→ Records from a data collection
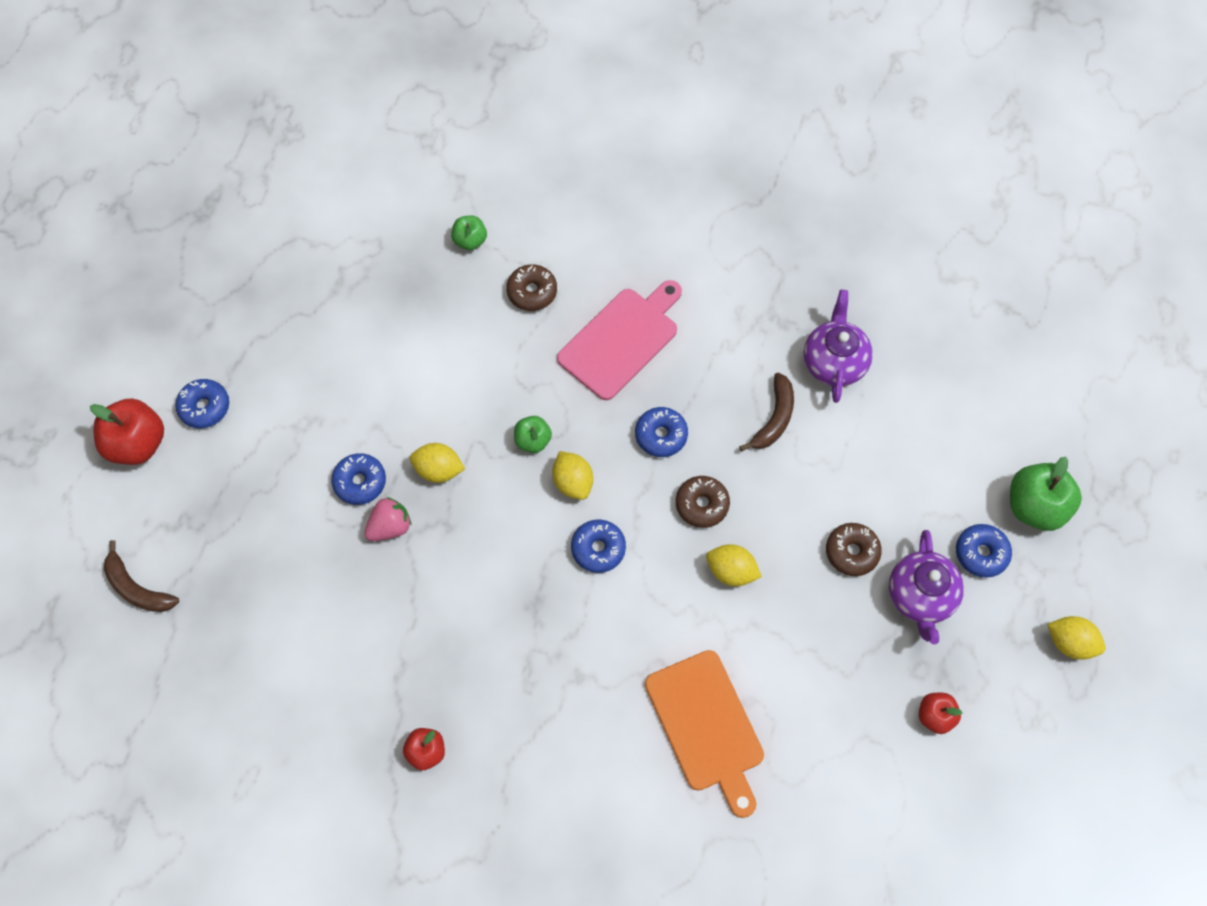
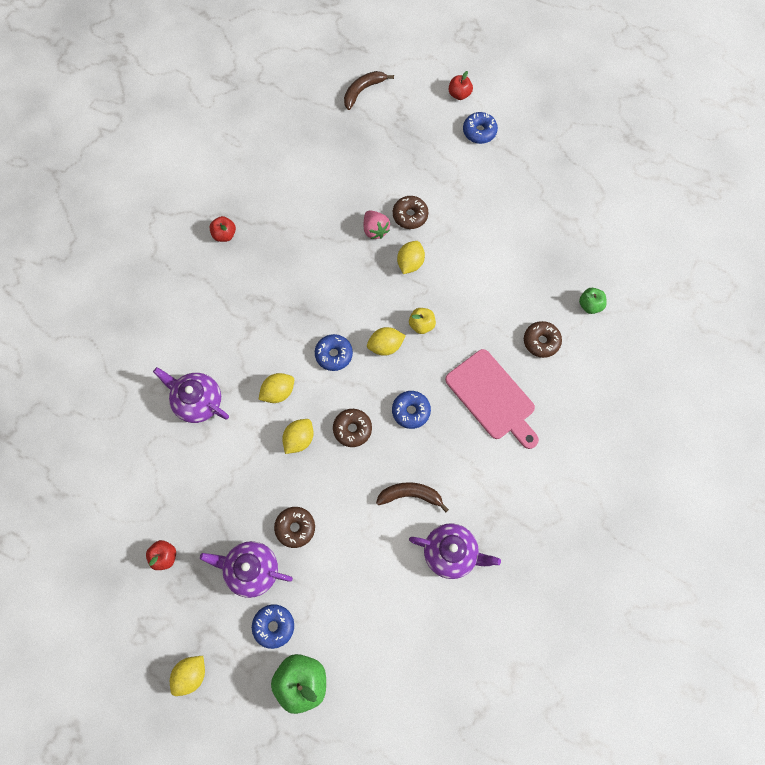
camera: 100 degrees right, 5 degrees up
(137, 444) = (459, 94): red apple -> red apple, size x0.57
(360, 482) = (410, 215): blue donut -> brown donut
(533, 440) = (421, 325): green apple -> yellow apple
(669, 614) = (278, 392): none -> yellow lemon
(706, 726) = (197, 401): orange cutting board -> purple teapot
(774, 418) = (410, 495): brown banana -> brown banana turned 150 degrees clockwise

→ About this task
All that is wanted is the lines from the one containing "(706, 726) = (197, 401): orange" through the last line of the records, restated word for word.

→ Exercise output
(706, 726) = (197, 401): orange cutting board -> purple teapot
(774, 418) = (410, 495): brown banana -> brown banana turned 150 degrees clockwise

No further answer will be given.